*Exercise details*. Transcribe exactly the line that contains "orange car [366,348,432,436]" and every line after it through the end of the records, with nothing else.

*Entries provided*.
::::::

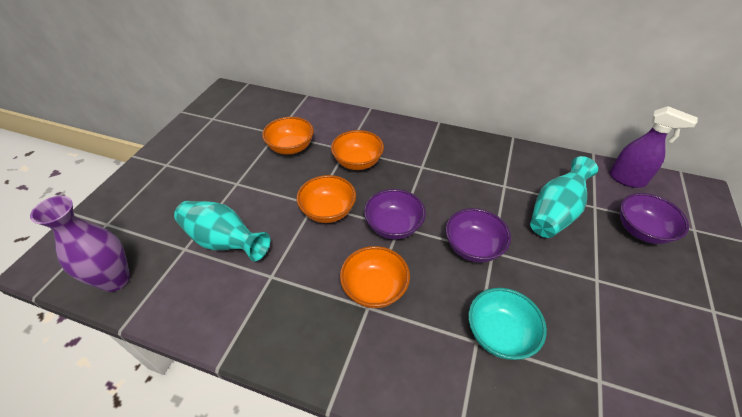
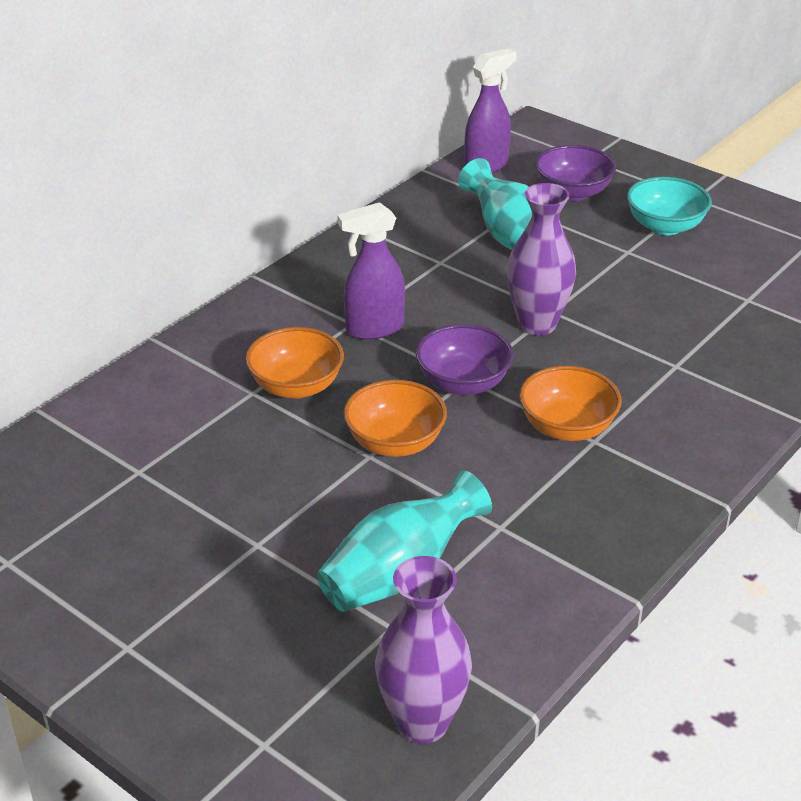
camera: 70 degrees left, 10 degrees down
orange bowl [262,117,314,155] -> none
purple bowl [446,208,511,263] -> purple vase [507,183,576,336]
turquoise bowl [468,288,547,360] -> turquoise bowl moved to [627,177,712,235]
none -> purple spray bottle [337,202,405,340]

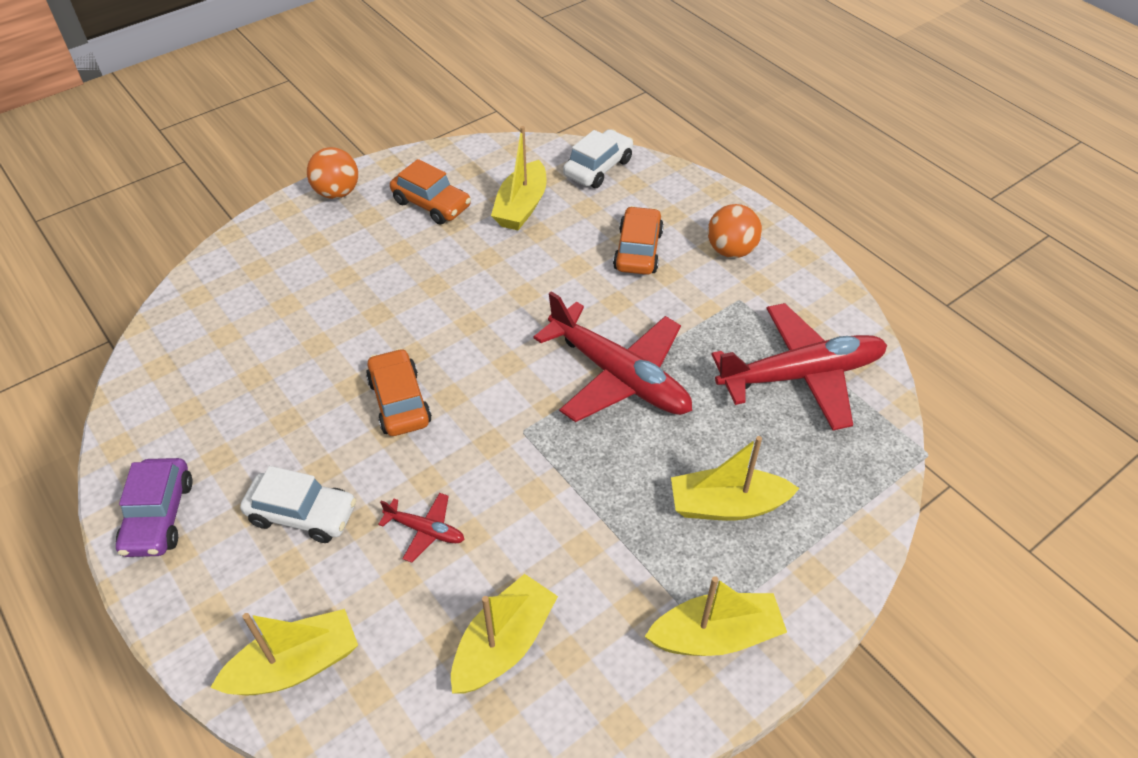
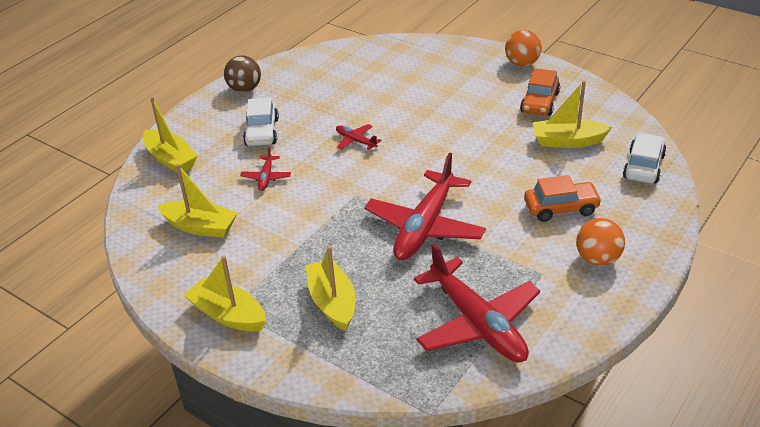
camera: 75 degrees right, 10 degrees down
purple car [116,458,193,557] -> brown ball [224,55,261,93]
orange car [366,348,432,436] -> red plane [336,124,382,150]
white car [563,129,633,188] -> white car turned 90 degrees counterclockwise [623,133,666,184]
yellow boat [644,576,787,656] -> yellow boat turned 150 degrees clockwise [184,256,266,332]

::::::

*Problem solution*.
orange car [366,348,432,436] -> red plane [336,124,382,150]
white car [563,129,633,188] -> white car turned 90 degrees counterclockwise [623,133,666,184]
yellow boat [644,576,787,656] -> yellow boat turned 150 degrees clockwise [184,256,266,332]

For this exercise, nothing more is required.